■ Work item ■
Return the line that has "The second view lost the door" and all lines below it through the last, exactly as they stand; omit pictures.
------ Data segment
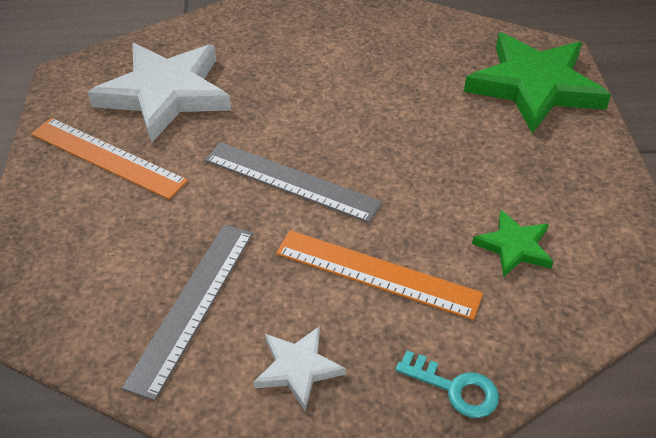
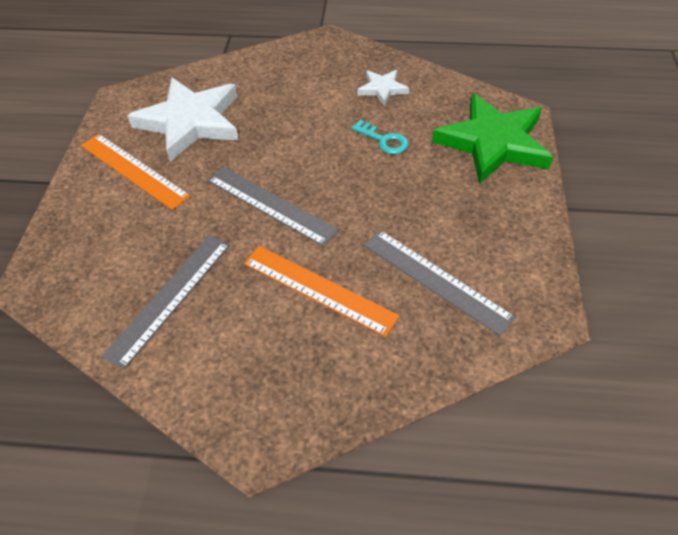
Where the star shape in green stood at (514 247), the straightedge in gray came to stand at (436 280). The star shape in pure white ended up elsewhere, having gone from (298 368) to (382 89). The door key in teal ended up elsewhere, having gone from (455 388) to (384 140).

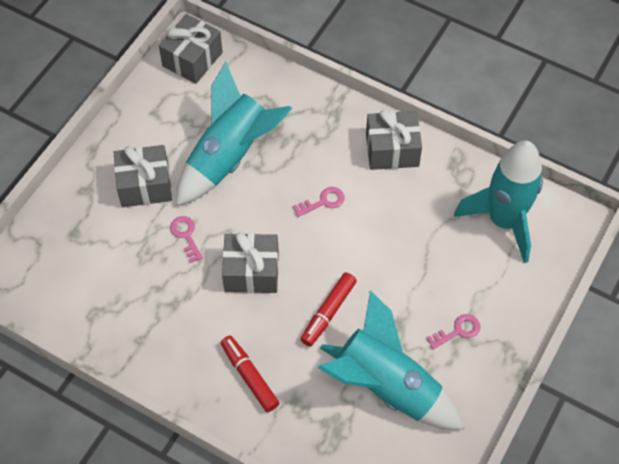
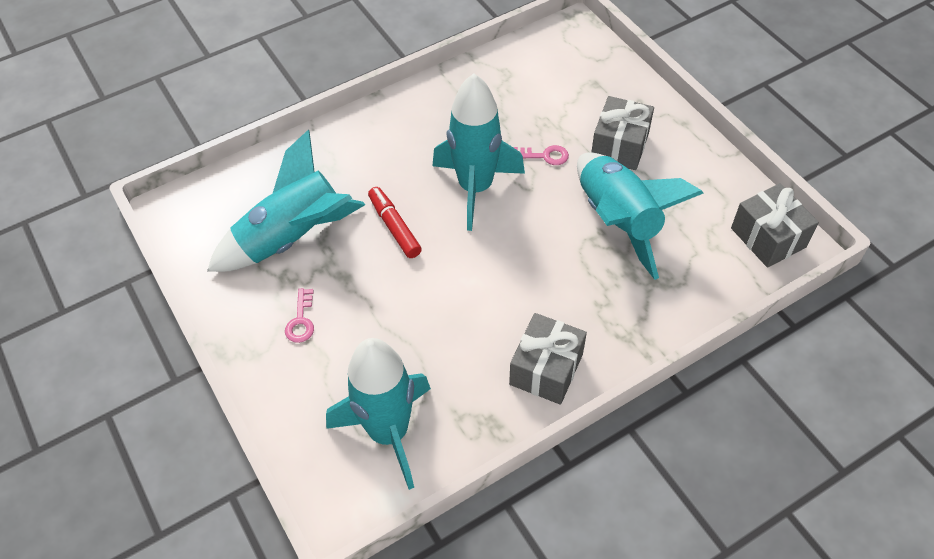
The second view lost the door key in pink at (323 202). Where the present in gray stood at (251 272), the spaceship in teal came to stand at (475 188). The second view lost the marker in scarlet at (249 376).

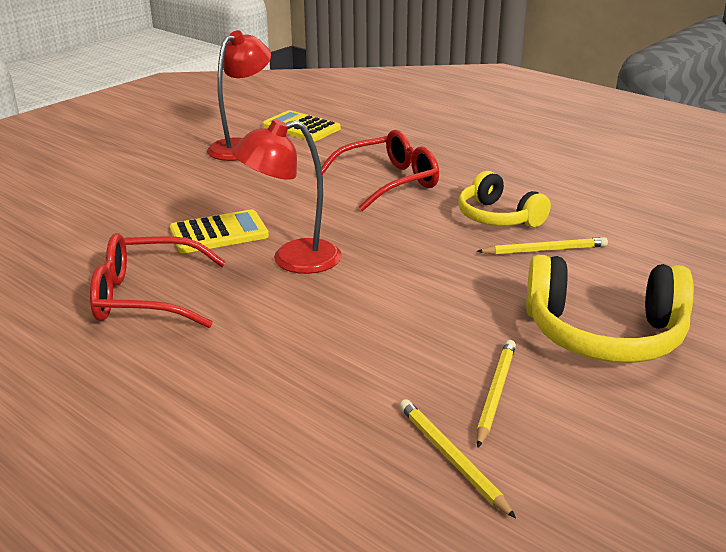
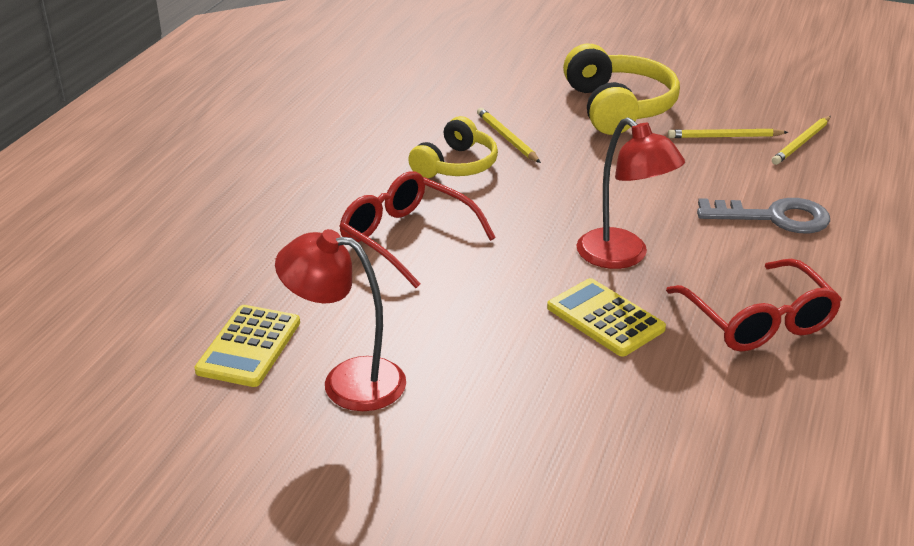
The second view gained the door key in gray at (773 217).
------------
■ Exercise solution ■
The second view lost the door key in pink at (323 202). Where the present in gray stood at (251 272), the spaceship in teal came to stand at (475 188). The second view lost the marker in scarlet at (249 376).

The second view gained the door key in gray at (773 217).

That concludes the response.